Filter the items below down to the lines that contain the string "barNumberVisibility" and copy each of them. Only matches with the same uppercase and lowercase letters count.

Collected data
====

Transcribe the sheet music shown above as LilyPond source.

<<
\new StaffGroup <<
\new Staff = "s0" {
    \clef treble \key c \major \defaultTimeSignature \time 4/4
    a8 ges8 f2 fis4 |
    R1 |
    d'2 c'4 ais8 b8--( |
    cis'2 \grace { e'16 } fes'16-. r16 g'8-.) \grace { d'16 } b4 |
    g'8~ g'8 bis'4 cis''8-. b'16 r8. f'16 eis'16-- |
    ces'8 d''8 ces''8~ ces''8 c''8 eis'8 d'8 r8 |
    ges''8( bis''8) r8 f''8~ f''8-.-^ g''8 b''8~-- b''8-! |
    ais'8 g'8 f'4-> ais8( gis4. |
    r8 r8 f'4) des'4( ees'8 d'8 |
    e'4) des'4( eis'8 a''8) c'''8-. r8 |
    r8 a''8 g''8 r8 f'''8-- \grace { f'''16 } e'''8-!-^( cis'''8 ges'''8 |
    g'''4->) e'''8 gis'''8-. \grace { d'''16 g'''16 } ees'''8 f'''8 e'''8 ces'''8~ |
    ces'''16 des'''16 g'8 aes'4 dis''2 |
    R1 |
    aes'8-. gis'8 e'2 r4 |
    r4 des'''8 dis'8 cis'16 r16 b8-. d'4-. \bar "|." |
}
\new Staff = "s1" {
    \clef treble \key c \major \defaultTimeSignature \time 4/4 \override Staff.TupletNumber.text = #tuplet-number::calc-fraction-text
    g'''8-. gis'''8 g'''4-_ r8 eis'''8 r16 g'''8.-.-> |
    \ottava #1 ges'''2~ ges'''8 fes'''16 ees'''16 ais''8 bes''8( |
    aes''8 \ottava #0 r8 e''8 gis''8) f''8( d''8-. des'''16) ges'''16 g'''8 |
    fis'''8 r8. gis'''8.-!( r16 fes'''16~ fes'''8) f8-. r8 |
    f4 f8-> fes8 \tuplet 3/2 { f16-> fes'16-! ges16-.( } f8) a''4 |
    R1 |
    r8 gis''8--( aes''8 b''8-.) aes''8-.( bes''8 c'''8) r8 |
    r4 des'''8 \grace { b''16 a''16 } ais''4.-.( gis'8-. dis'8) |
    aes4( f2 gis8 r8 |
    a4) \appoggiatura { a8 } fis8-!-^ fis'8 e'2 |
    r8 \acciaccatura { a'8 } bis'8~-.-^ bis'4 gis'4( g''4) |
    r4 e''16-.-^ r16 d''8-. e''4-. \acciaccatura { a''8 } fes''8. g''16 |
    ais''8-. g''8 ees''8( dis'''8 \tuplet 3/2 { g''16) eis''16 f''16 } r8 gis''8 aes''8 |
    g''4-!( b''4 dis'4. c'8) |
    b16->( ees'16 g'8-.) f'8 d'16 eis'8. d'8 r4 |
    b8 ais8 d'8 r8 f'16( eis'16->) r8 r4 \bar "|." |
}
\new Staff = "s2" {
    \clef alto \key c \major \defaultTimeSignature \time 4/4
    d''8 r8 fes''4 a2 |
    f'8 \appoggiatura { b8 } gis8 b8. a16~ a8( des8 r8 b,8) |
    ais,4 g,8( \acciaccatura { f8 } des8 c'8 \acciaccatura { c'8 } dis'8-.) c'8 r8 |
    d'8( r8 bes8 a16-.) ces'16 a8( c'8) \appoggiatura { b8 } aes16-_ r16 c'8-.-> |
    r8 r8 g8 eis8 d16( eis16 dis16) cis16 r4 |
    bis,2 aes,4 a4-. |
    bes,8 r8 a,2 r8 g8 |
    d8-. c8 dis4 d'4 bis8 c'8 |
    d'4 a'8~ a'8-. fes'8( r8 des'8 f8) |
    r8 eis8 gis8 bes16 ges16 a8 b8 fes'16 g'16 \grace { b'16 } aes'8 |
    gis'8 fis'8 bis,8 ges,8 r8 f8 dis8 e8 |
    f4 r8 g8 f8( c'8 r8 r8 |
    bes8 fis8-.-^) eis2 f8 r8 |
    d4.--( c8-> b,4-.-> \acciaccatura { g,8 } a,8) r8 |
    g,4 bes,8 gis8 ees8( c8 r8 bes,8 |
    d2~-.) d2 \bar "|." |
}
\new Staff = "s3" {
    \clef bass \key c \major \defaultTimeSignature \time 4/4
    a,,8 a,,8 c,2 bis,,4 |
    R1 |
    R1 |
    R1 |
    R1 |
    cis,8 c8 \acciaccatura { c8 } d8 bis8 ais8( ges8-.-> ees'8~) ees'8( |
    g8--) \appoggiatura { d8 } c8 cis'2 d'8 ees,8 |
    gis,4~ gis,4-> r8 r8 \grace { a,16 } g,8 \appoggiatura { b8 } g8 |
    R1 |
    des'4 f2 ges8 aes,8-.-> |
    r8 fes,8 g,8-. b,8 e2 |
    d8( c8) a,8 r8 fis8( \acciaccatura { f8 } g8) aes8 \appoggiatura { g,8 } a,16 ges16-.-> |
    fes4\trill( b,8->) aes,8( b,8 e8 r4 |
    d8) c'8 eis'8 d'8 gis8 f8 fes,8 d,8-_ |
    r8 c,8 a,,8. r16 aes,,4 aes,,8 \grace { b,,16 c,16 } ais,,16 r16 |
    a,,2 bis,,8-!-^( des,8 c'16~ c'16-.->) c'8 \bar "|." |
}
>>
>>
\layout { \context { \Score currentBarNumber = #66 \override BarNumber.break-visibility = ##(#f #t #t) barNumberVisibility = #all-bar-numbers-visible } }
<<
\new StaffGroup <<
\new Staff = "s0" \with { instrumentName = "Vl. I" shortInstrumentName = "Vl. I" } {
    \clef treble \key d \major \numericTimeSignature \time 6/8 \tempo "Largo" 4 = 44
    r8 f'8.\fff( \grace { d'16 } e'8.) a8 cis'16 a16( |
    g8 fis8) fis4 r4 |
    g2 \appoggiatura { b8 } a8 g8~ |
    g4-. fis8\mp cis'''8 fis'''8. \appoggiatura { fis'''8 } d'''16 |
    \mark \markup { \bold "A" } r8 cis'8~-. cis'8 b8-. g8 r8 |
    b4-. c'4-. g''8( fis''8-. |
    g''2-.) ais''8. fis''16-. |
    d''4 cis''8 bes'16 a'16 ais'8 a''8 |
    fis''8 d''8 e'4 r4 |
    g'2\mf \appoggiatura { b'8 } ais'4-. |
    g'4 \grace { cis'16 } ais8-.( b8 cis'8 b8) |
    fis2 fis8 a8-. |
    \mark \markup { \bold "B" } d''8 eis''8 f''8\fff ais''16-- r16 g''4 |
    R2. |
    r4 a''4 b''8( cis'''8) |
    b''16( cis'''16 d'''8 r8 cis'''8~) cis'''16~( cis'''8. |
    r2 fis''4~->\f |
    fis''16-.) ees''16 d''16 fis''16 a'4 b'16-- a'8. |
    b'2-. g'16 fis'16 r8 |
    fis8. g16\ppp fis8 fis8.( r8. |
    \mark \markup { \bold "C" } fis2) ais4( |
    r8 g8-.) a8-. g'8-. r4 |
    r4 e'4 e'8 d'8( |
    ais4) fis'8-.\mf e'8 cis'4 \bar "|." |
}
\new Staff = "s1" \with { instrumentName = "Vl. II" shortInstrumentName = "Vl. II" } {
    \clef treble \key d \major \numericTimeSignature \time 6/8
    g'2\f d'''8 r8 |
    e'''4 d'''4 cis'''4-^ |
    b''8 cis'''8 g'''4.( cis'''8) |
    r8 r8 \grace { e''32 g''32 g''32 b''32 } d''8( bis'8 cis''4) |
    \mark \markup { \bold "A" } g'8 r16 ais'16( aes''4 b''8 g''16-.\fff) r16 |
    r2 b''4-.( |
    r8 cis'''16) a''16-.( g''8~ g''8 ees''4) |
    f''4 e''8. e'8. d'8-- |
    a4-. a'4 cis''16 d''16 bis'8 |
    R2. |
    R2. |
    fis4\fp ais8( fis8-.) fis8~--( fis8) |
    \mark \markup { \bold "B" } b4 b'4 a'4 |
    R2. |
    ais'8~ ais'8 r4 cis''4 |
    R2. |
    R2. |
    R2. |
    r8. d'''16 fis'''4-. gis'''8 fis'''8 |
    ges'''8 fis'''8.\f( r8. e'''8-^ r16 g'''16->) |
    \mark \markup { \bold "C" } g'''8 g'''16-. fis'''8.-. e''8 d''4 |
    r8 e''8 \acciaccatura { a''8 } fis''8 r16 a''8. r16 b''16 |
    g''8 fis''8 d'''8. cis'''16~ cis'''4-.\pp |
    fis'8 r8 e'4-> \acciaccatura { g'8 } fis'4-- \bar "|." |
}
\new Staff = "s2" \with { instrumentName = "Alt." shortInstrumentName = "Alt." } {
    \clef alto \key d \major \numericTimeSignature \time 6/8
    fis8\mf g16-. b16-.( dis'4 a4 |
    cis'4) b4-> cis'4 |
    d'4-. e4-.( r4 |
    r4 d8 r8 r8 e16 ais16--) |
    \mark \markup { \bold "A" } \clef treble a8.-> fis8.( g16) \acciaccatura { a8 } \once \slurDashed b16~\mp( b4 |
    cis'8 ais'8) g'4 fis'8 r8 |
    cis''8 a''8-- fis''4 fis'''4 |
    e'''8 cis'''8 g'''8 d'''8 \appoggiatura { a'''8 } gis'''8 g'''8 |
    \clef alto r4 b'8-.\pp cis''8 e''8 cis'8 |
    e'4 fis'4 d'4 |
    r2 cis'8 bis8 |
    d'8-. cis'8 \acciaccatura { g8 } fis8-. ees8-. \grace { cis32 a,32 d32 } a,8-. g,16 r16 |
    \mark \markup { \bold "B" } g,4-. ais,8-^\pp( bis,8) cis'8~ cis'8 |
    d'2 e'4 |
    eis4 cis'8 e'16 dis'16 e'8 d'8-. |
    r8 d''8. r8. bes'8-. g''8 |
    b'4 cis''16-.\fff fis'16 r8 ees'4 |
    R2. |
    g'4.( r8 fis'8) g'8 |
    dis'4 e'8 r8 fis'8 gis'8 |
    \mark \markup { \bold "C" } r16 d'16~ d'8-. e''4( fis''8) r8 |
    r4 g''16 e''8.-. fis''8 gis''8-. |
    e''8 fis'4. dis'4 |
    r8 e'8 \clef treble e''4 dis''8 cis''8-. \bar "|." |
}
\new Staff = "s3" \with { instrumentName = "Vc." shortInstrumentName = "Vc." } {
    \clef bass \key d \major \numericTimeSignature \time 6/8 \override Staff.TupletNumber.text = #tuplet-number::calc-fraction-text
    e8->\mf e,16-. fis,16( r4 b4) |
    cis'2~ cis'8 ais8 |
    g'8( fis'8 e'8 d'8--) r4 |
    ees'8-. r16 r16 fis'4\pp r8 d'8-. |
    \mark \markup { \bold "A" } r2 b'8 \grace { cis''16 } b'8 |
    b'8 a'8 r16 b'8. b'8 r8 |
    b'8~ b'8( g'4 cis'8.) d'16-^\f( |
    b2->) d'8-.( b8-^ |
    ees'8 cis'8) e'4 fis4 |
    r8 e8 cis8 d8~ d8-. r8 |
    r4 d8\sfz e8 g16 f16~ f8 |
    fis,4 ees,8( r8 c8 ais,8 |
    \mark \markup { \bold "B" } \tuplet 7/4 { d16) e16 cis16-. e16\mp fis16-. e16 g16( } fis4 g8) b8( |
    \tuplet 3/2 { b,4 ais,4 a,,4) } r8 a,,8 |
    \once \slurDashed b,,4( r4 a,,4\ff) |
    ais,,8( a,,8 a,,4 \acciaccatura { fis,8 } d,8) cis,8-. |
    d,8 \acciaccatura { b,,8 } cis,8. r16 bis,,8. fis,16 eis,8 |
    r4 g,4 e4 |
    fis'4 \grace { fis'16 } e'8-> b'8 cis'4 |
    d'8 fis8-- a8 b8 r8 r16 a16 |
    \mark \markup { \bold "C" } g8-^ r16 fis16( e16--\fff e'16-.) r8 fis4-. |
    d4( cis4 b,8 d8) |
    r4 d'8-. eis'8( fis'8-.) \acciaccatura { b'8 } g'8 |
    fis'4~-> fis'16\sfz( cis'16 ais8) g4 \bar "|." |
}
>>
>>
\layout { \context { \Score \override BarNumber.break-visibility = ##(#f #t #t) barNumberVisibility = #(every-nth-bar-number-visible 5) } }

====

*TASK OUTPUT*
\layout { \context { \Score currentBarNumber = #66 \override BarNumber.break-visibility = ##(#f #t #t) barNumberVisibility = #all-bar-numbers-visible } }
\layout { \context { \Score \override BarNumber.break-visibility = ##(#f #t #t) barNumberVisibility = #(every-nth-bar-number-visible 5) } }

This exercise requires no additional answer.